The task:
Return exactly the lines of the records below, starting at the line that contains "C7: 2.2uF (plus" and ending at the line that contains "U124: XOR 74HC86", with both of those lines kept.

Stored data:

━━━━━━━━━━━━━━━━

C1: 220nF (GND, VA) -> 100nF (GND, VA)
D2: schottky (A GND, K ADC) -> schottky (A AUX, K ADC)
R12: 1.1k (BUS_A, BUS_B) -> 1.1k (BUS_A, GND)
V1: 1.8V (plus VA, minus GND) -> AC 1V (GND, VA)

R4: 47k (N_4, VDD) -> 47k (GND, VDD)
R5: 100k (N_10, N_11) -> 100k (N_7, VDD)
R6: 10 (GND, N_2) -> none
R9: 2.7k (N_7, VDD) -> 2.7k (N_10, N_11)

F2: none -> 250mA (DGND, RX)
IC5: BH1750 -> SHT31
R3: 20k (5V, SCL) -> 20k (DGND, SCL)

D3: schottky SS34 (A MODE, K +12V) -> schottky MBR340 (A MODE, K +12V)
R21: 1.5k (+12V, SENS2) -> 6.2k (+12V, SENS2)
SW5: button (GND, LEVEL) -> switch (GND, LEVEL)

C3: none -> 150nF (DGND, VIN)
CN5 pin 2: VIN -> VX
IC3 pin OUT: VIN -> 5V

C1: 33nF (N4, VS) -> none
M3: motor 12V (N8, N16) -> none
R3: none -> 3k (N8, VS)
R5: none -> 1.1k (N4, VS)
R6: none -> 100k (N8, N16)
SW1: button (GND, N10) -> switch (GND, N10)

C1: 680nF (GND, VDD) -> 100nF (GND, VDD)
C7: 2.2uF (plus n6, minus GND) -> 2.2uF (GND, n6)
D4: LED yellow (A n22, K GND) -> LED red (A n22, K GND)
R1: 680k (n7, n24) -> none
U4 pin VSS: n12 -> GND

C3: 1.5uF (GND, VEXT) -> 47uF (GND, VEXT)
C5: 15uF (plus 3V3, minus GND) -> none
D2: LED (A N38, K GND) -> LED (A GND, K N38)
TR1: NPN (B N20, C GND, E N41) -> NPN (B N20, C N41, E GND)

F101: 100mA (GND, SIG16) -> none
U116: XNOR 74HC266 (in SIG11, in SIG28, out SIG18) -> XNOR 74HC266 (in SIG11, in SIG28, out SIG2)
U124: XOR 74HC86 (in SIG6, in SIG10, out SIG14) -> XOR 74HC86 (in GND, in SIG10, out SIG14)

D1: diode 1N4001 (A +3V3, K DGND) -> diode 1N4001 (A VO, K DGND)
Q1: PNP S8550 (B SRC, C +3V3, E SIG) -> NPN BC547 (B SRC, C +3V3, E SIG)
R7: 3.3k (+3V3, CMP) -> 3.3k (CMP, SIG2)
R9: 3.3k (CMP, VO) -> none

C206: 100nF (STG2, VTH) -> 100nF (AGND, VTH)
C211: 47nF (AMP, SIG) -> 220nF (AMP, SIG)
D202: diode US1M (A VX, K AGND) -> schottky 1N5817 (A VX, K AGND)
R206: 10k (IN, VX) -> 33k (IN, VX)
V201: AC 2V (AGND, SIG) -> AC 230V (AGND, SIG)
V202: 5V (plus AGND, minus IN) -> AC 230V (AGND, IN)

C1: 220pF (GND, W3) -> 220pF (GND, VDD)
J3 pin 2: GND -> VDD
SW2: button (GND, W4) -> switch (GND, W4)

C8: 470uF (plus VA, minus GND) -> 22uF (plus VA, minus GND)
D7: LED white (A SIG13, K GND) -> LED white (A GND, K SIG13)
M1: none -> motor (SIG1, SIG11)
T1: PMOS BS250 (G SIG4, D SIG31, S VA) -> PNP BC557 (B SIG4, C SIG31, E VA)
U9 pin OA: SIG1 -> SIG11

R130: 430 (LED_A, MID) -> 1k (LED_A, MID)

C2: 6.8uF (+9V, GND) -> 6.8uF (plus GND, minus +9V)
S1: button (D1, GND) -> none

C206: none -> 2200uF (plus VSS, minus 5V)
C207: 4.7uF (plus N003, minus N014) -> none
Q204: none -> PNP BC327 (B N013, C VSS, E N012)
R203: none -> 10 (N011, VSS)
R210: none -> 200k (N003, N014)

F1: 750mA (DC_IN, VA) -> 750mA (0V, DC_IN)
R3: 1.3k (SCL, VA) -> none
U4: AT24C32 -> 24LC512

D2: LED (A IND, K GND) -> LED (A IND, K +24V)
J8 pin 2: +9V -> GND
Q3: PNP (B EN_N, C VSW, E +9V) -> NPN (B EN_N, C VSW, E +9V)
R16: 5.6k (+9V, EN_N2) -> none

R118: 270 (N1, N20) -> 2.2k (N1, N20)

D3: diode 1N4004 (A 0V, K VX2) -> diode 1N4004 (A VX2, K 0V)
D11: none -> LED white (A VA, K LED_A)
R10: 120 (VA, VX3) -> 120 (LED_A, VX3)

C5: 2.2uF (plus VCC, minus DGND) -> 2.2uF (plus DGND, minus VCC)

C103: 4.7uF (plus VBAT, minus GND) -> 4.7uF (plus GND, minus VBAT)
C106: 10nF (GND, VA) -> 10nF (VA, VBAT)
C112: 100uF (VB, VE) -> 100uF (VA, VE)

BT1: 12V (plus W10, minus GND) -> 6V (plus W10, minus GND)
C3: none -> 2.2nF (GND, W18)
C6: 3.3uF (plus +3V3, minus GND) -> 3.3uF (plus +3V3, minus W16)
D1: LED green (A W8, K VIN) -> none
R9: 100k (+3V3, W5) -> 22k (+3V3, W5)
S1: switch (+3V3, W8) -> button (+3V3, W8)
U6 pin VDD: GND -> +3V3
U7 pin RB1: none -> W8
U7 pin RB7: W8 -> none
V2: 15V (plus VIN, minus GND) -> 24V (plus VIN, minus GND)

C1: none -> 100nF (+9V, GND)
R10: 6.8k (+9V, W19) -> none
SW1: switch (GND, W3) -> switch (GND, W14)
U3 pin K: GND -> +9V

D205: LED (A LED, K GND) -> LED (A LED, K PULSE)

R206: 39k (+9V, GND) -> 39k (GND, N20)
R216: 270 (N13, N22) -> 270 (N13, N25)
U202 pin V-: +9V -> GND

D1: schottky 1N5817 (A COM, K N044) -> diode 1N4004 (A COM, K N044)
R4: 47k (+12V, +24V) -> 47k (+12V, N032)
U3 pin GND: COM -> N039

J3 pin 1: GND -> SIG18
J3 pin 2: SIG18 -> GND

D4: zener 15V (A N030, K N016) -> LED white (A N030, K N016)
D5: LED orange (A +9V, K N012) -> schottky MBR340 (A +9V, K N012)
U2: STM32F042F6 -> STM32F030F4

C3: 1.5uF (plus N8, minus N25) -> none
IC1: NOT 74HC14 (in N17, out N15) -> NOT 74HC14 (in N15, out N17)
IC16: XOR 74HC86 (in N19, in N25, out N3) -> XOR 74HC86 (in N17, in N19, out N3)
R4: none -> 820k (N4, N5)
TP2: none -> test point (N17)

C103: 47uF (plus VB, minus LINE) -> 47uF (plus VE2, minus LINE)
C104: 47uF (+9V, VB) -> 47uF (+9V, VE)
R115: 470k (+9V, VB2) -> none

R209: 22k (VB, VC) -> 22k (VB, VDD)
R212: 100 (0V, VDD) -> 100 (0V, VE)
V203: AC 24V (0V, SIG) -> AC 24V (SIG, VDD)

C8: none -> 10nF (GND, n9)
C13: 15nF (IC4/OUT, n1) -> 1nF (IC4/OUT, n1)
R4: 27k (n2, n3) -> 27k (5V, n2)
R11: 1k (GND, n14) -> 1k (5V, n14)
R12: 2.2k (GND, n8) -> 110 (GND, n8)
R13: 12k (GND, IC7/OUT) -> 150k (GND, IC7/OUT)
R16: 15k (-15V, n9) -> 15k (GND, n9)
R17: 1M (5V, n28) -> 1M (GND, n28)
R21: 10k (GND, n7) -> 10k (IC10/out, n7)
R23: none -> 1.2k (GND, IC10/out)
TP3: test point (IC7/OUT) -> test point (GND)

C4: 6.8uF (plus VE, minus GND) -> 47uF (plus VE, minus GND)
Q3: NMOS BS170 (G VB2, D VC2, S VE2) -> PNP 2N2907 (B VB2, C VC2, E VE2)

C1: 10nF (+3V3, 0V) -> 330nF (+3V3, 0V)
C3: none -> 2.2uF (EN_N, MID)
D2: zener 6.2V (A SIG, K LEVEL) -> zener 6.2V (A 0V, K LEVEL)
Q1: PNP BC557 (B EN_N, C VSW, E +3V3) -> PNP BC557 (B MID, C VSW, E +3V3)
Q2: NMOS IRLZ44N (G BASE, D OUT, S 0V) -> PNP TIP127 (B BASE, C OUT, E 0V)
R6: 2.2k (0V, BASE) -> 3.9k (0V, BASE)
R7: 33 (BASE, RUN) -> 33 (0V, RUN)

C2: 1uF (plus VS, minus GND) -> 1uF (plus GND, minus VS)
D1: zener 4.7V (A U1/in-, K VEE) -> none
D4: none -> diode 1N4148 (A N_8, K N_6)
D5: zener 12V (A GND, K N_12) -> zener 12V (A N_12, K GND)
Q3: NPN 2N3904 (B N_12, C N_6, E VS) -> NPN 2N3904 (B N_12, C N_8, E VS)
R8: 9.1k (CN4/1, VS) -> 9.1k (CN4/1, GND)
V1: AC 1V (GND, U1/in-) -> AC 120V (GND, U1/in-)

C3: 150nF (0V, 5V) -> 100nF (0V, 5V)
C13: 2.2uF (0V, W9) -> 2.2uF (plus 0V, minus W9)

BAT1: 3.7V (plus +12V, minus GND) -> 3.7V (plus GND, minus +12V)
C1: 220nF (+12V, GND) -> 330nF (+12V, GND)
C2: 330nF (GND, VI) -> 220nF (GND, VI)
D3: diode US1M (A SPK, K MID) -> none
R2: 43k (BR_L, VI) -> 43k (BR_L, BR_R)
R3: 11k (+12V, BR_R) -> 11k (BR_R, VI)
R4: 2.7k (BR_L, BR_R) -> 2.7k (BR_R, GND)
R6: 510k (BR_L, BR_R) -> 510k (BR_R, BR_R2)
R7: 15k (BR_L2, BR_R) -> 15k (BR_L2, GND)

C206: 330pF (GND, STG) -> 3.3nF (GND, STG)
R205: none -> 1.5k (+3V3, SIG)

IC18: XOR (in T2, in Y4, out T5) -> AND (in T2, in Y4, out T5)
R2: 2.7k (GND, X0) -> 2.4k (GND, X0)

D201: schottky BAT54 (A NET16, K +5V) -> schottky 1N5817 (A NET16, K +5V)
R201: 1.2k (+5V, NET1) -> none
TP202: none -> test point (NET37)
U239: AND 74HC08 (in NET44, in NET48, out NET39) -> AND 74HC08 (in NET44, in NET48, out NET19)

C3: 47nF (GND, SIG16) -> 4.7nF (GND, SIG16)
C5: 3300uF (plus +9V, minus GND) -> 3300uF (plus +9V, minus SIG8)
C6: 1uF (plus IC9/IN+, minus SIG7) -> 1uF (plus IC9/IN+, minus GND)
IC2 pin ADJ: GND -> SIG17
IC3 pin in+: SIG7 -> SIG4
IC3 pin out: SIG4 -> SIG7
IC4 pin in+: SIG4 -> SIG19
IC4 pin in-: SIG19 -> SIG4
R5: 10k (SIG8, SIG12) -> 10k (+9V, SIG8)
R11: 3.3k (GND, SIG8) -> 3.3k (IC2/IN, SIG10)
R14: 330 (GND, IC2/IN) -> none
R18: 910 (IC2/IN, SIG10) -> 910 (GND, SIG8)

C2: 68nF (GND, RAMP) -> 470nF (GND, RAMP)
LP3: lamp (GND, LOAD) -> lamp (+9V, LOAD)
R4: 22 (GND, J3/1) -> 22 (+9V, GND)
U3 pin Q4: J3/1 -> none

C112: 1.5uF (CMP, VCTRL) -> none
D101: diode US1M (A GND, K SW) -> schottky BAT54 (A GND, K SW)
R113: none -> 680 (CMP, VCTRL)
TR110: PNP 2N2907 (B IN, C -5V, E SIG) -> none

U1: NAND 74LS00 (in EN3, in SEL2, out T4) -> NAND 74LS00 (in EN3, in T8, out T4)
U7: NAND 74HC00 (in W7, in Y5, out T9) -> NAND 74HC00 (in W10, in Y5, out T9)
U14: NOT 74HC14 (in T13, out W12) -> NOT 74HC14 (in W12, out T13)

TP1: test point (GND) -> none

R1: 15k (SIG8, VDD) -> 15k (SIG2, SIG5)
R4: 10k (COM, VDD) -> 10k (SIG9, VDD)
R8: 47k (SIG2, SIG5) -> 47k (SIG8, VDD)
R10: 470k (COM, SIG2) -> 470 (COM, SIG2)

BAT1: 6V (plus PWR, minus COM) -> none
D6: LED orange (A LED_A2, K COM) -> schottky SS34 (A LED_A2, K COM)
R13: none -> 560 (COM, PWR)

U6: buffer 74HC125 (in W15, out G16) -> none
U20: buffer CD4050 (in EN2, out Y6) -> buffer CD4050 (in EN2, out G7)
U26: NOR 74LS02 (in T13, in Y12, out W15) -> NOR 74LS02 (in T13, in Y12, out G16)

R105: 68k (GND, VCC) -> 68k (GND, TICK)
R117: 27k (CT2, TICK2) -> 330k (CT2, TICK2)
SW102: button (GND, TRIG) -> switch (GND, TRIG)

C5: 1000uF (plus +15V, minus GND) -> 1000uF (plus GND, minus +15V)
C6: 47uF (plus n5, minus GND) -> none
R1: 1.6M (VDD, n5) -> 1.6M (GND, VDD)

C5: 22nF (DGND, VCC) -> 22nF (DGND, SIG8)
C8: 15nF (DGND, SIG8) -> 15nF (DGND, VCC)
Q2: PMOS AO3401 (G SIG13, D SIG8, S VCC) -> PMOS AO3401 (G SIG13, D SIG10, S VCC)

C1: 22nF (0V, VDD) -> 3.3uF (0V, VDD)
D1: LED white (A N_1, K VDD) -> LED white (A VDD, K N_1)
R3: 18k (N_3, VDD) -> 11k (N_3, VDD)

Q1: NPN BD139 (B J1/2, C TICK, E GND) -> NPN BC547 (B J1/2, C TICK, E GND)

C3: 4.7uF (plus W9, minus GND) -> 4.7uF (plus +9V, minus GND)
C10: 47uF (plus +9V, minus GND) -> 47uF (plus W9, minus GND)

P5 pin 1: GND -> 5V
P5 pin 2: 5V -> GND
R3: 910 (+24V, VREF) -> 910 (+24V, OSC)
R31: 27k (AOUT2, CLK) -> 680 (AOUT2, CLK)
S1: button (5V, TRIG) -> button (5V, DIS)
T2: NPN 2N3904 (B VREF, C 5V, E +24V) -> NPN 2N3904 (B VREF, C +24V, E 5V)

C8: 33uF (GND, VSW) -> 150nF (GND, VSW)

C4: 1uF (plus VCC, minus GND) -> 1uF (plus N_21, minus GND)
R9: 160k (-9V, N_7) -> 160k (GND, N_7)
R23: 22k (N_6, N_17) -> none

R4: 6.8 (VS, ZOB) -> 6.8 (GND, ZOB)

━━━━━━━━━━━━━━━━

Result for this exercise:
C7: 2.2uF (plus n6, minus GND) -> 2.2uF (GND, n6)
D4: LED yellow (A n22, K GND) -> LED red (A n22, K GND)
R1: 680k (n7, n24) -> none
U4 pin VSS: n12 -> GND

C3: 1.5uF (GND, VEXT) -> 47uF (GND, VEXT)
C5: 15uF (plus 3V3, minus GND) -> none
D2: LED (A N38, K GND) -> LED (A GND, K N38)
TR1: NPN (B N20, C GND, E N41) -> NPN (B N20, C N41, E GND)

F101: 100mA (GND, SIG16) -> none
U116: XNOR 74HC266 (in SIG11, in SIG28, out SIG18) -> XNOR 74HC266 (in SIG11, in SIG28, out SIG2)
U124: XOR 74HC86 (in SIG6, in SIG10, out SIG14) -> XOR 74HC86 (in GND, in SIG10, out SIG14)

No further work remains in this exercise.